* TASK TO CARRY OUT
Without the pictures, can you quote each line below exactly?

* INFORMATION SHOWN
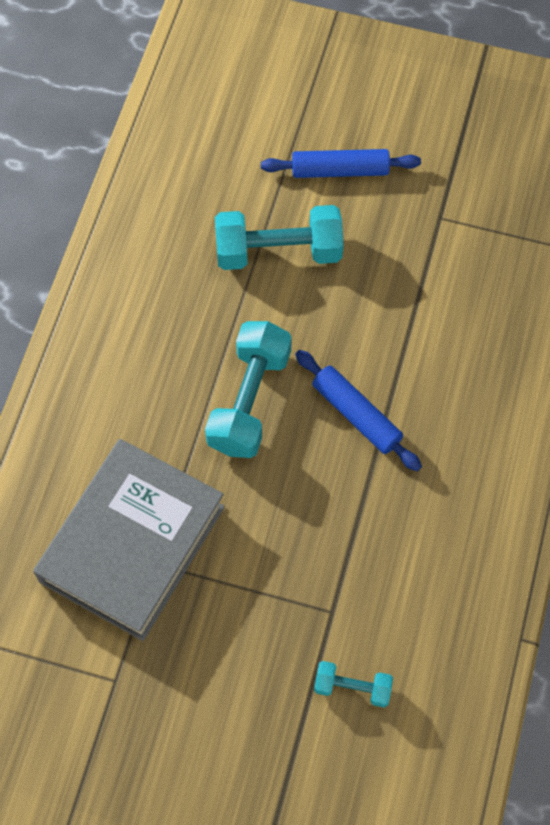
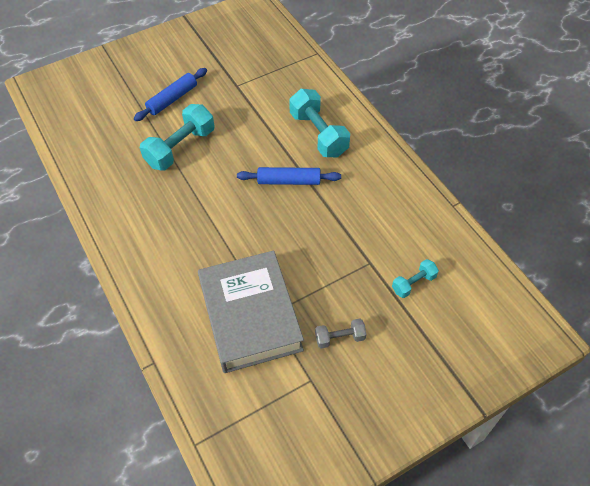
camera: 45 degrees left, 10 degrees down
(197, 666) = (340, 338): none -> grey dumbbell
(249, 401) = (235, 213): turquoise dumbbell -> turquoise dumbbell (318, 134)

* OUTPUT OF THE TASK
camera: 45 degrees left, 10 degrees down
(197, 666) = (340, 338): none -> grey dumbbell
(249, 401) = (235, 213): turquoise dumbbell -> turquoise dumbbell (318, 134)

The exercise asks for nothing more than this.